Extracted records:
○ ○ ○ ○ ○
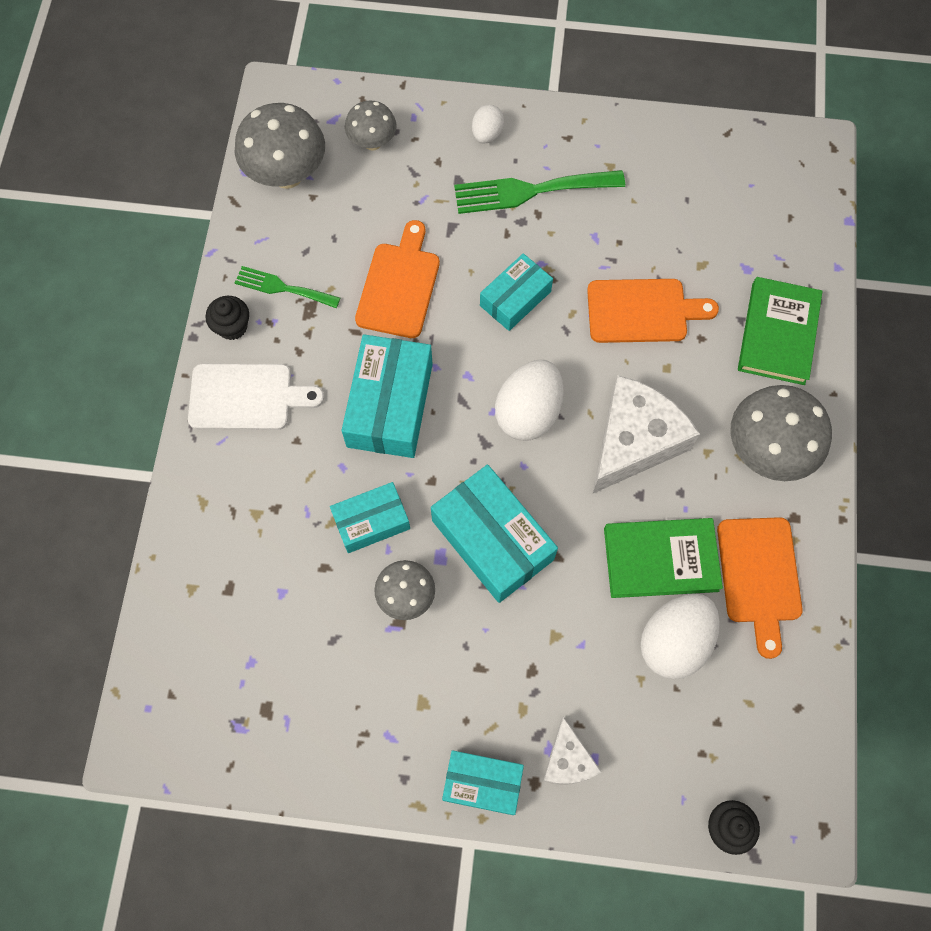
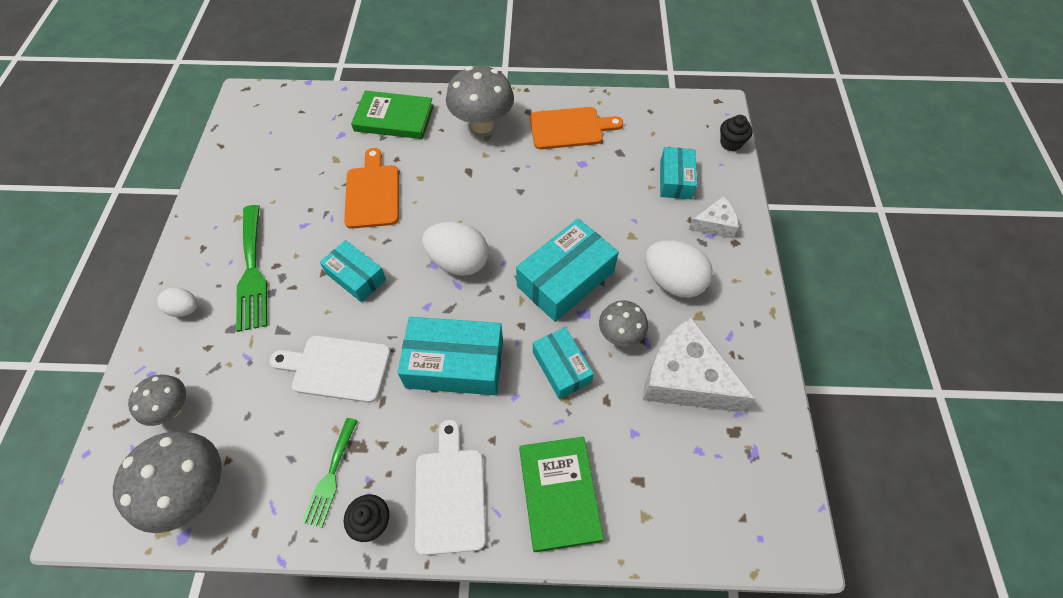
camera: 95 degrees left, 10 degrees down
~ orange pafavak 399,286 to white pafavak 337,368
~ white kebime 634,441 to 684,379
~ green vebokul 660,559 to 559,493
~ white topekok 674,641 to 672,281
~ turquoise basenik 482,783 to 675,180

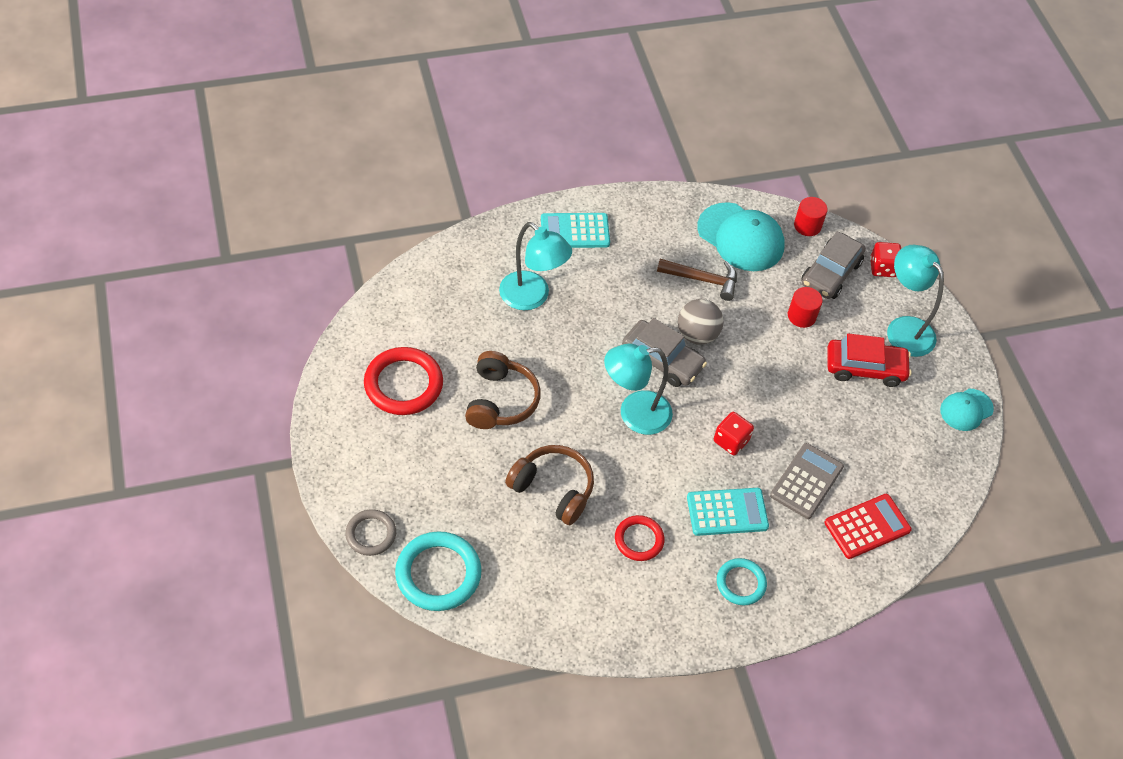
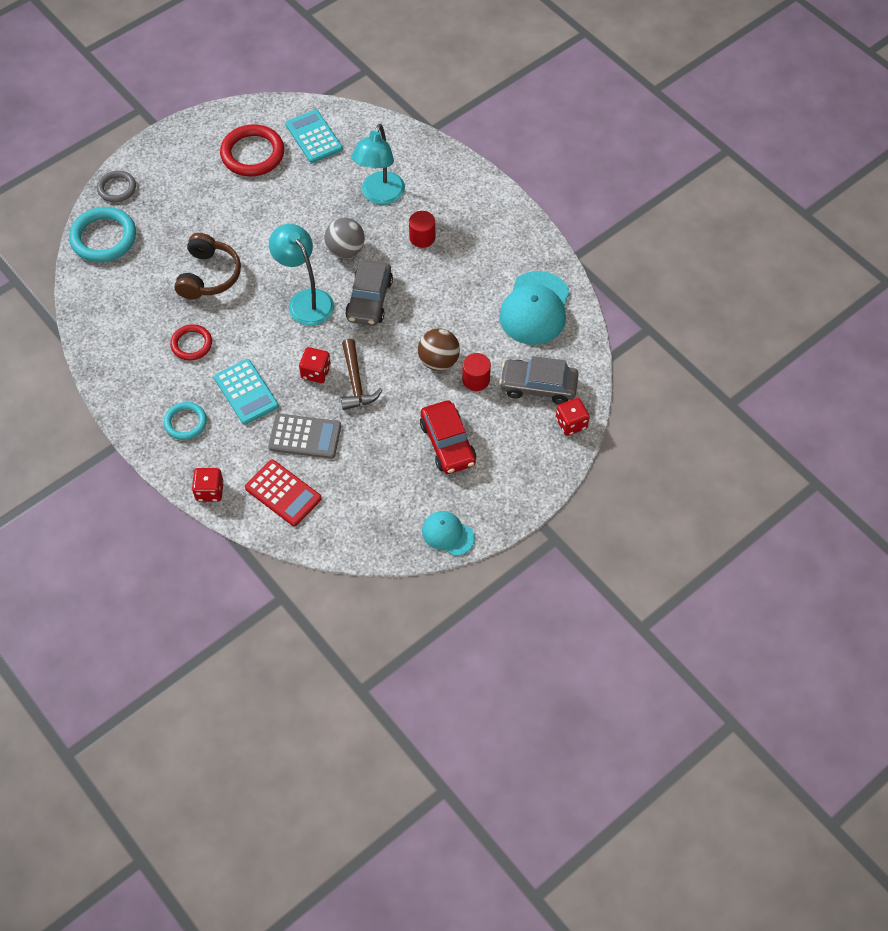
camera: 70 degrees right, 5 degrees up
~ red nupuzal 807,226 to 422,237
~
○ ○ ○ ○ ○
TASK
Each line from the one holding "674,641 to 672,281" through the last line of the records above must be duplicated exactly, and pictures must not be.

RESPONSE TO THIS EXERCISE
~ white topekok 674,641 to 672,281
~ turquoise basenik 482,783 to 675,180

camera: 70 degrees right, 5 degrees up
~ red nupuzal 807,226 to 422,237
~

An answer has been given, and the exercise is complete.